Given instruction:
State how many lines of the data contain the string "clef", treating uppercase and lowercase as different. Give only the number.

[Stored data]
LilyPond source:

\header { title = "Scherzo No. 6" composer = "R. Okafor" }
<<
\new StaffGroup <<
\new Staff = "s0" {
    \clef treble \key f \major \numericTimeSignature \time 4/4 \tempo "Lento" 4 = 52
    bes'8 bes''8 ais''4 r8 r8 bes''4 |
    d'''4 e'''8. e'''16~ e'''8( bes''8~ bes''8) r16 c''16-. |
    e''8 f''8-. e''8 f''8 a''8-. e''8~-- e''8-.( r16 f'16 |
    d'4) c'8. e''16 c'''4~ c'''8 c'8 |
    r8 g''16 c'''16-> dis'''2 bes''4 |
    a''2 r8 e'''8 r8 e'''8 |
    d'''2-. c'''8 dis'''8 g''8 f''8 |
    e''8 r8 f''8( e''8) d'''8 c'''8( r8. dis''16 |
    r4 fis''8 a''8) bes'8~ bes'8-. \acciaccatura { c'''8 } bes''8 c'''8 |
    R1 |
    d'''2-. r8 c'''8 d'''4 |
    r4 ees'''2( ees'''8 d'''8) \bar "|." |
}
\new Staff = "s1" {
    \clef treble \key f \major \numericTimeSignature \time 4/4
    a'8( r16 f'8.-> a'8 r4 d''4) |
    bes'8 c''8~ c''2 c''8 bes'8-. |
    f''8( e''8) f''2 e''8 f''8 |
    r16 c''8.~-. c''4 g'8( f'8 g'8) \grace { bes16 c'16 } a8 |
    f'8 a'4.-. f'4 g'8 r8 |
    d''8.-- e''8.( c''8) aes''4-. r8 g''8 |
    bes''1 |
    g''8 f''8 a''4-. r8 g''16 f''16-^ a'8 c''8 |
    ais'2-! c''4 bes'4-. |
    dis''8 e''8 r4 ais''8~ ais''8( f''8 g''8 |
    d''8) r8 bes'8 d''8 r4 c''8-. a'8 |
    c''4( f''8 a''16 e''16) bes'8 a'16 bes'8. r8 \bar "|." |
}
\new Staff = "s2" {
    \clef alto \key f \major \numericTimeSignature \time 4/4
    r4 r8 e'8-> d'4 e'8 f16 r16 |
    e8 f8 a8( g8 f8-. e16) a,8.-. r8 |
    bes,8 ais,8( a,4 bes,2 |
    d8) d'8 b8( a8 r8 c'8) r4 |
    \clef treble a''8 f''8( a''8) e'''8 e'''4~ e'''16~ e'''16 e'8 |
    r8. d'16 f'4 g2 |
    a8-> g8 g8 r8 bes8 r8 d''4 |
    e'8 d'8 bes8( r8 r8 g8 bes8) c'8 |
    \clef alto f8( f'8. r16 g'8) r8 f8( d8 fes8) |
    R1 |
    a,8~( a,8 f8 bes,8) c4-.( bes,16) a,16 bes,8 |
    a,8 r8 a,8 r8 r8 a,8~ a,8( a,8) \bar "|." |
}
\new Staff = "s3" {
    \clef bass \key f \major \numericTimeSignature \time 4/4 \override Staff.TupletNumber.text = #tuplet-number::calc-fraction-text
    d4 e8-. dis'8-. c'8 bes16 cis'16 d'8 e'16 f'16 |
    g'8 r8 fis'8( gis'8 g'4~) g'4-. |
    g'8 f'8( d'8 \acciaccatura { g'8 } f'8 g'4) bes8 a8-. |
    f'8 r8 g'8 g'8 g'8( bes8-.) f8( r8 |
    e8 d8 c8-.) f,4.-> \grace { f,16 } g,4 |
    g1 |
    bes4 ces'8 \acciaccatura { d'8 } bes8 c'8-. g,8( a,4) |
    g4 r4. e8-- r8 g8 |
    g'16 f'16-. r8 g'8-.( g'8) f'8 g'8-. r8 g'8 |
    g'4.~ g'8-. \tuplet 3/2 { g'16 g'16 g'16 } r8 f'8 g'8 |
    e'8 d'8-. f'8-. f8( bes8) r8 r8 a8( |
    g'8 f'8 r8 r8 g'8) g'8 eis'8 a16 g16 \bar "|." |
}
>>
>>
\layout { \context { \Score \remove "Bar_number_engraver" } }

Exercise result:
6